_Excerpted records_
==========
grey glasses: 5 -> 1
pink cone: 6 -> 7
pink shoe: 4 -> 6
==========
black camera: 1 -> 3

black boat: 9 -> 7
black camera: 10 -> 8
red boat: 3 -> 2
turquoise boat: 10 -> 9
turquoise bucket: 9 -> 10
==========
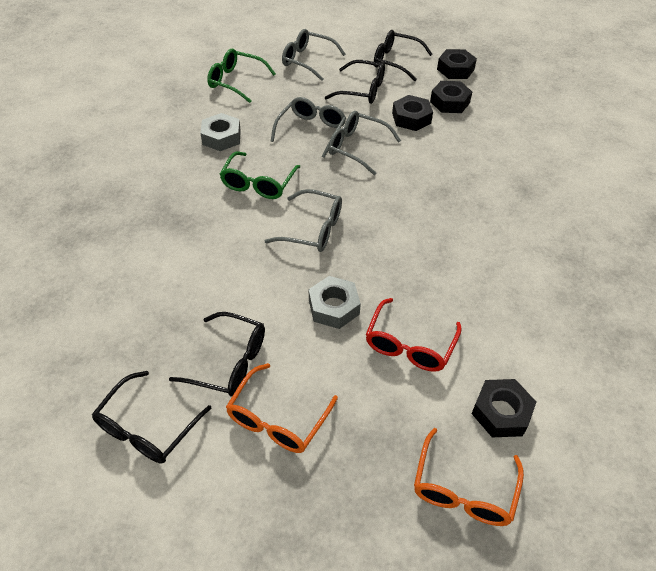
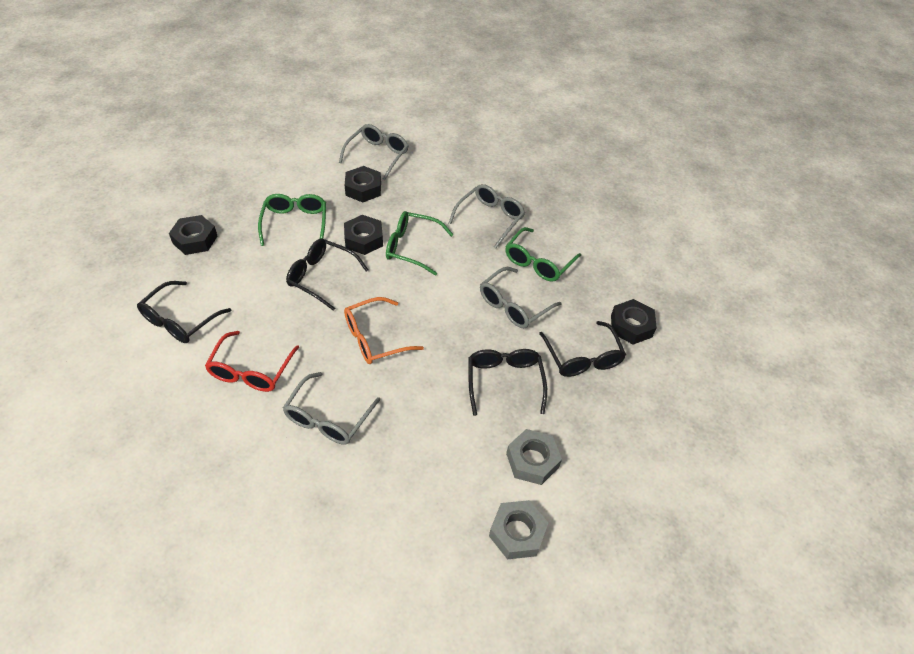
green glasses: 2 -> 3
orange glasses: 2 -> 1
==========
The string "black" may occur on several lines of the listing; state how many such lines there are, giving the number only.

_Problem solution_
3